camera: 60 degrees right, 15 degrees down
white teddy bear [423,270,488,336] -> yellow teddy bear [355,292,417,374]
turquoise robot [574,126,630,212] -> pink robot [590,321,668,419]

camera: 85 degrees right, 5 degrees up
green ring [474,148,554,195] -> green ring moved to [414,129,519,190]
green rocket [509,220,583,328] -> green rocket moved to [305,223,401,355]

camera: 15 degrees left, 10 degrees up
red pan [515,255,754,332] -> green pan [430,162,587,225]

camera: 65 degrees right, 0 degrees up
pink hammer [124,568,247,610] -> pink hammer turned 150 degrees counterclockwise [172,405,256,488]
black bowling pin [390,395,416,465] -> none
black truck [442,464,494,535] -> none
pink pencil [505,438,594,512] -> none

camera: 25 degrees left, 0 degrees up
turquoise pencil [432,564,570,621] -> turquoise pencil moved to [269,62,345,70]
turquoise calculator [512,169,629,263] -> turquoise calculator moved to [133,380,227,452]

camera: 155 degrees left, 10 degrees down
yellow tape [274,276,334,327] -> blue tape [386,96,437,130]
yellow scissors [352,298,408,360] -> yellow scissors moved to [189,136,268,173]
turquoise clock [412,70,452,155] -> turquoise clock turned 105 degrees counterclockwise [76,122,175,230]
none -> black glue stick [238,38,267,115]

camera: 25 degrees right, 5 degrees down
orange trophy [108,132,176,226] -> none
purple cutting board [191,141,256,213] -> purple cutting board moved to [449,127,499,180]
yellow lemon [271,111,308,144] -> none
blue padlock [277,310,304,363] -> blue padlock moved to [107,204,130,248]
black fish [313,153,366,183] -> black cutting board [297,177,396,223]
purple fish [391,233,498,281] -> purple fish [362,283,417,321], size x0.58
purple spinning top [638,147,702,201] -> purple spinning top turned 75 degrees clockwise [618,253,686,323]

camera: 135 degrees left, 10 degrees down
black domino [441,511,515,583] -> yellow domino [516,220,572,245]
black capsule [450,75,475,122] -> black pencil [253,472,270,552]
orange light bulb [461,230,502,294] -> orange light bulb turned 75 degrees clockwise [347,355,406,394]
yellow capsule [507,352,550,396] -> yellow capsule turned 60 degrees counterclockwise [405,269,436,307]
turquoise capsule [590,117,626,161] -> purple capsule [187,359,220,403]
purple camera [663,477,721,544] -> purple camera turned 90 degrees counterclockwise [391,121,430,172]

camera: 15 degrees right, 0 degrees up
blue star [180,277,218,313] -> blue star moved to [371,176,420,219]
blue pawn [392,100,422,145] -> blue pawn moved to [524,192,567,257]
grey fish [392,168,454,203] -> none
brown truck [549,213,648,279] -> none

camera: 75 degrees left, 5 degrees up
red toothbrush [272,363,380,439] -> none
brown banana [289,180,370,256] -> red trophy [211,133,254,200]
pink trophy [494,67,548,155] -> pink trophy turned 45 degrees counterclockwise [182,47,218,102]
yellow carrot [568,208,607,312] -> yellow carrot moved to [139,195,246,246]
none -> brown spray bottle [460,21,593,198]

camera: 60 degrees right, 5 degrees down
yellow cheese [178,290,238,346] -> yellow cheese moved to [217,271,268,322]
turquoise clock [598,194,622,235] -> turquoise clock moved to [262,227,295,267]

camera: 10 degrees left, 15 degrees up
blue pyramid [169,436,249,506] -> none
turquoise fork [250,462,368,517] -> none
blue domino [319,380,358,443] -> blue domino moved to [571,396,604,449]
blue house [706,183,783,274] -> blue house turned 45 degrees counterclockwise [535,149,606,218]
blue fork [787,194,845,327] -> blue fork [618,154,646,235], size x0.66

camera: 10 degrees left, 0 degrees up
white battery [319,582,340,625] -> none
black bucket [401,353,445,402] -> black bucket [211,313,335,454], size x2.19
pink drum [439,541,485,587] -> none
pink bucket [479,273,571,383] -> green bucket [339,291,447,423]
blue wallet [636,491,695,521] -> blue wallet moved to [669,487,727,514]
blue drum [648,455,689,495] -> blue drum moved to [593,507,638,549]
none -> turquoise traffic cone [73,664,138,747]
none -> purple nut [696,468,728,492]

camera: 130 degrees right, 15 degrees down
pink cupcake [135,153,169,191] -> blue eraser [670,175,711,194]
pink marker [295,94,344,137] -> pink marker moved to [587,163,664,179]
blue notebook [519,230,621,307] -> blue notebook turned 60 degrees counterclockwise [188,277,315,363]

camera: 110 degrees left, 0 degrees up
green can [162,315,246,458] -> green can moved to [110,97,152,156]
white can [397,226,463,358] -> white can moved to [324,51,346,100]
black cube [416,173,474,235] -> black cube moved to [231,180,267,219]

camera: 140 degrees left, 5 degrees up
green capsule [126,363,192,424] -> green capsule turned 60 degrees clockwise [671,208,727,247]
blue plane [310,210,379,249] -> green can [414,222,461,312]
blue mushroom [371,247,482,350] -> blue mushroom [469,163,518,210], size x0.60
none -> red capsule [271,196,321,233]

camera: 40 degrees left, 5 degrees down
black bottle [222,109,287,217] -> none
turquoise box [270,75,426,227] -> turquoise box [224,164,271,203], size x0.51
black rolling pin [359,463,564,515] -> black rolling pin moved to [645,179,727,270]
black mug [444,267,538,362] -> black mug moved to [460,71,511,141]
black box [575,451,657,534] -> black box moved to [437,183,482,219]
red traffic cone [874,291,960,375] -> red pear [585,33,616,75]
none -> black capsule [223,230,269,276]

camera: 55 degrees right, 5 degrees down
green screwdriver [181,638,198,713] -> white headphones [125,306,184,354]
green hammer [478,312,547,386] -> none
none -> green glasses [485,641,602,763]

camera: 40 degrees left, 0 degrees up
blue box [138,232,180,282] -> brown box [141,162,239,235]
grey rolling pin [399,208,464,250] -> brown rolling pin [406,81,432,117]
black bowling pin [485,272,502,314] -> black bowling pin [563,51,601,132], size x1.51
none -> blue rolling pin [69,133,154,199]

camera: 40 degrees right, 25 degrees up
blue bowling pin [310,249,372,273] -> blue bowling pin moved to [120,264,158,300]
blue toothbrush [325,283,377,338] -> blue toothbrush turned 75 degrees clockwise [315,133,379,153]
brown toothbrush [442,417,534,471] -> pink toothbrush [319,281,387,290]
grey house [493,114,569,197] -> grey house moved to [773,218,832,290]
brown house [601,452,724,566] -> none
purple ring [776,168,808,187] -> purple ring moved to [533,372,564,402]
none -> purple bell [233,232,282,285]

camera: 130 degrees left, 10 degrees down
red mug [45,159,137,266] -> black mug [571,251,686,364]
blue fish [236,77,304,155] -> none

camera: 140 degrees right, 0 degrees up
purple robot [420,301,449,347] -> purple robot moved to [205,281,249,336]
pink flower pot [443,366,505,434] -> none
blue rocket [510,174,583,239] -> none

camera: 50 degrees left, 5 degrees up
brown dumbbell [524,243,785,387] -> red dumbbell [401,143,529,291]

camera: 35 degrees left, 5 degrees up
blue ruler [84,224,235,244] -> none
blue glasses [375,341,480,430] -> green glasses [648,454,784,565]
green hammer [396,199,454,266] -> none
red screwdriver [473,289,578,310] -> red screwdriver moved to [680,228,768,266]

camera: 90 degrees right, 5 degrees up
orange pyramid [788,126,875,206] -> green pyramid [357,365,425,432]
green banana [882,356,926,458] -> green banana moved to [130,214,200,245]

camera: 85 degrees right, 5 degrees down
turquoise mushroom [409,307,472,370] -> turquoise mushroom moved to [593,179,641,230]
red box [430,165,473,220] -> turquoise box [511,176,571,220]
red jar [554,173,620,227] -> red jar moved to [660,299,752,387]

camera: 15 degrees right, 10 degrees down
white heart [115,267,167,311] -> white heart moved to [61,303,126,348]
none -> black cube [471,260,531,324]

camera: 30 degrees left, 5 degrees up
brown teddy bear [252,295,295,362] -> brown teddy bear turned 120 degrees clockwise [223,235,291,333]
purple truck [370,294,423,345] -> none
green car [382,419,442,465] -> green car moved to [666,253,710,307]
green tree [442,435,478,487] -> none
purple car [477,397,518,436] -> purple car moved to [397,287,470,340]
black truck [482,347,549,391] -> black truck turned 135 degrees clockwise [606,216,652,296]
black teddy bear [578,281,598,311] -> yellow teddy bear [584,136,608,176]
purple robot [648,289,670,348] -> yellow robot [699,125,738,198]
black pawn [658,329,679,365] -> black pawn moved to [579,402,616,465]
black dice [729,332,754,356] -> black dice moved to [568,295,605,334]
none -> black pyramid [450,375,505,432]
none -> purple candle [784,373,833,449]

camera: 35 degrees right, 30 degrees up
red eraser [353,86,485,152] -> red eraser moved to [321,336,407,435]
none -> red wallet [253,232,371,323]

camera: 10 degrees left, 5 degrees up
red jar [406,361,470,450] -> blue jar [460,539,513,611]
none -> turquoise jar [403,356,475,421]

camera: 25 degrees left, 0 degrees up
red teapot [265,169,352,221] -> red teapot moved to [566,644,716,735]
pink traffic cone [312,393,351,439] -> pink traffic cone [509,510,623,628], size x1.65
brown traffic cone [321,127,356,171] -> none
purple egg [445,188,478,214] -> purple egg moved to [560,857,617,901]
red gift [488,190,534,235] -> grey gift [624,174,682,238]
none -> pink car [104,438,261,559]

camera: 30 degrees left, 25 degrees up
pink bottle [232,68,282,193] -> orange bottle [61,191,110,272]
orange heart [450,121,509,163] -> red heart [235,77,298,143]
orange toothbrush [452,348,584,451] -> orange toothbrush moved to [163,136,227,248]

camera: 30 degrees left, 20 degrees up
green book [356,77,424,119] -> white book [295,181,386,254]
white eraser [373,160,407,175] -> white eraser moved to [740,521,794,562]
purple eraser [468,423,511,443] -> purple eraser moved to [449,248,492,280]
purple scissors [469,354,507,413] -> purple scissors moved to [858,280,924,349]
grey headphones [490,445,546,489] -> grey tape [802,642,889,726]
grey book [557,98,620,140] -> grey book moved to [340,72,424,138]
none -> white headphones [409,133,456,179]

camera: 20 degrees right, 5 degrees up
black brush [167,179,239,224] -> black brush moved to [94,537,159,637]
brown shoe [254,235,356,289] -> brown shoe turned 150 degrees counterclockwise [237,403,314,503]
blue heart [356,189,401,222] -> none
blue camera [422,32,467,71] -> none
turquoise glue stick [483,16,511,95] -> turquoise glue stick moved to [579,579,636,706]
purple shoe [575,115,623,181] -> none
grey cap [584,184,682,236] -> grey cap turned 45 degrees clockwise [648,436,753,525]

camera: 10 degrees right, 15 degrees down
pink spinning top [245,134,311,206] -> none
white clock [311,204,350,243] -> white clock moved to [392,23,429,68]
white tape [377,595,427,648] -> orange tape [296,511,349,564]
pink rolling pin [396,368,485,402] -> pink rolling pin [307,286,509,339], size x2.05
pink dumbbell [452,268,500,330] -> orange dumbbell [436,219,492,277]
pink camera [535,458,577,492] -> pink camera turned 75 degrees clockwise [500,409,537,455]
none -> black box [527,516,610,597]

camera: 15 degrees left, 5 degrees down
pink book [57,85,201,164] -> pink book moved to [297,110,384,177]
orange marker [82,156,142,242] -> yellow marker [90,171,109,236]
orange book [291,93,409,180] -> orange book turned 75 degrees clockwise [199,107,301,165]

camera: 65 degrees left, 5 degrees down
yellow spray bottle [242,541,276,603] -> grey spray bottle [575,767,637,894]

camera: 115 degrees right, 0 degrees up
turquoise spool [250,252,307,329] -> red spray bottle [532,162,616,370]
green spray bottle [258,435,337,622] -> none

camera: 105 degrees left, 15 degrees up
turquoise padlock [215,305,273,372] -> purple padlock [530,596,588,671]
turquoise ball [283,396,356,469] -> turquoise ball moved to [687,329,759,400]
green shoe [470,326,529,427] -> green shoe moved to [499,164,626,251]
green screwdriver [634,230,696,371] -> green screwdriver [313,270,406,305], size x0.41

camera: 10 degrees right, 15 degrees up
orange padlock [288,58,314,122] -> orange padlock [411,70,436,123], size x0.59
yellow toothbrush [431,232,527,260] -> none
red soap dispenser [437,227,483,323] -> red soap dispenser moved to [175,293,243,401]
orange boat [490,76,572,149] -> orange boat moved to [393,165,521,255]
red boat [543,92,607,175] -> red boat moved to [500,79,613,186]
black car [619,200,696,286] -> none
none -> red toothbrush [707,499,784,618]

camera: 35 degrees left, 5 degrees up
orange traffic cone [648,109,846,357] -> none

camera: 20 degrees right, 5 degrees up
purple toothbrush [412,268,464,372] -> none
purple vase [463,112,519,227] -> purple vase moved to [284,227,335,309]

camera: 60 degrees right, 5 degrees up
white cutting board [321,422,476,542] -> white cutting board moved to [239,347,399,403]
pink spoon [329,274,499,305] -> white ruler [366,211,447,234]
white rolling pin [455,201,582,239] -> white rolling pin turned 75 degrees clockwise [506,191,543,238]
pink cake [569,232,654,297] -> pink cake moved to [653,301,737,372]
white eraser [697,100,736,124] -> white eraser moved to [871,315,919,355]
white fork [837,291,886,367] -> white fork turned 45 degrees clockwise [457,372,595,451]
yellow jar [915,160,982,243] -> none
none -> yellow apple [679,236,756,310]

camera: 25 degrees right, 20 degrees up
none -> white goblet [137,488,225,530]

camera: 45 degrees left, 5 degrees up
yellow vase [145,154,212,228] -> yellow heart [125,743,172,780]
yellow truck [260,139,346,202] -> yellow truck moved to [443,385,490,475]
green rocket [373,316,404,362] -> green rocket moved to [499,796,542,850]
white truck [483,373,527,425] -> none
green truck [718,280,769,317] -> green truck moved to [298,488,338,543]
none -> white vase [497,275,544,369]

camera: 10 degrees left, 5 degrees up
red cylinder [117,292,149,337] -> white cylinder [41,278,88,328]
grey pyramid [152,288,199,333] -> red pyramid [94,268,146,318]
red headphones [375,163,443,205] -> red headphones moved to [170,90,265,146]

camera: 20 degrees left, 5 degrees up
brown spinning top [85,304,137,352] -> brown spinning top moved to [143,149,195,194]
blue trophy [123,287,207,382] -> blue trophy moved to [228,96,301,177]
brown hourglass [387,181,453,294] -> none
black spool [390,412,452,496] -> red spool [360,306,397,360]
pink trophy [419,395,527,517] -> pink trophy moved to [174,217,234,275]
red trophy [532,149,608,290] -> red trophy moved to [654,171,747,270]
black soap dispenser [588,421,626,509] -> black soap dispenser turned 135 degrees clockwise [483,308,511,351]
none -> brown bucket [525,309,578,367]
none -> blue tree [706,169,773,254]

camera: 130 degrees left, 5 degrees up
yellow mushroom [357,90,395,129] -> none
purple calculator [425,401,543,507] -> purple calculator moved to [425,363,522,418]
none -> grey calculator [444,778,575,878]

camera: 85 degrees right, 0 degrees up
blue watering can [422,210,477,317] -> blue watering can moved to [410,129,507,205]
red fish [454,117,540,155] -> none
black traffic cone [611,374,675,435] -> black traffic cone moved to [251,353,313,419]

HOW TO COMPLETE THIS TASK — The lines to retype run from the start of the entries through the line containing "pink pencil [505,438,594,512] -> none"; reproduce them exactly and add nothing.

RESULT OF THIS EXERCISE —
camera: 60 degrees right, 15 degrees down
white teddy bear [423,270,488,336] -> yellow teddy bear [355,292,417,374]
turquoise robot [574,126,630,212] -> pink robot [590,321,668,419]

camera: 85 degrees right, 5 degrees up
green ring [474,148,554,195] -> green ring moved to [414,129,519,190]
green rocket [509,220,583,328] -> green rocket moved to [305,223,401,355]

camera: 15 degrees left, 10 degrees up
red pan [515,255,754,332] -> green pan [430,162,587,225]

camera: 65 degrees right, 0 degrees up
pink hammer [124,568,247,610] -> pink hammer turned 150 degrees counterclockwise [172,405,256,488]
black bowling pin [390,395,416,465] -> none
black truck [442,464,494,535] -> none
pink pencil [505,438,594,512] -> none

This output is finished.